-- start of The input --

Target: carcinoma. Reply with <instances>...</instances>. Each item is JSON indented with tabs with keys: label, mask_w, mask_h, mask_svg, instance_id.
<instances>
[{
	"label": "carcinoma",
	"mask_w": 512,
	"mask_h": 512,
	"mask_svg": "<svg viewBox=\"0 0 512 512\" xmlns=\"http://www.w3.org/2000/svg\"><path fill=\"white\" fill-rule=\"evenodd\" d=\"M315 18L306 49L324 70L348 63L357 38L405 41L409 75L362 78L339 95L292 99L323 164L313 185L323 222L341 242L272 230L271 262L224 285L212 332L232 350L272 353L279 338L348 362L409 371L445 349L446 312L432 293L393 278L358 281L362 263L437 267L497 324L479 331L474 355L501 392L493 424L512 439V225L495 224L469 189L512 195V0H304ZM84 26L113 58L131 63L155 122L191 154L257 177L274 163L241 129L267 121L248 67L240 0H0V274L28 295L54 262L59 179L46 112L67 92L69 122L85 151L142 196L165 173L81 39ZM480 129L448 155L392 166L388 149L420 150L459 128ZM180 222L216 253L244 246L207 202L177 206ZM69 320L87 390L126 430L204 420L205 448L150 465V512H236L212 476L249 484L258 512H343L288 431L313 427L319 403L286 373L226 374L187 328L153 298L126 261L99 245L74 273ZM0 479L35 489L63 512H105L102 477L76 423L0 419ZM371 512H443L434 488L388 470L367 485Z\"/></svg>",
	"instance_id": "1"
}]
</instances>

-- end of The input --

- **Task to complete**
Go through the listing above and list every line that has the word "instances".

- **Correct response**
Target: carcinoma. Reply with <instances>...</instances>. Each item is JSON indented with tabs with keys: label, mask_w, mask_h, mask_svg, instance_id.
<instances>
</instances>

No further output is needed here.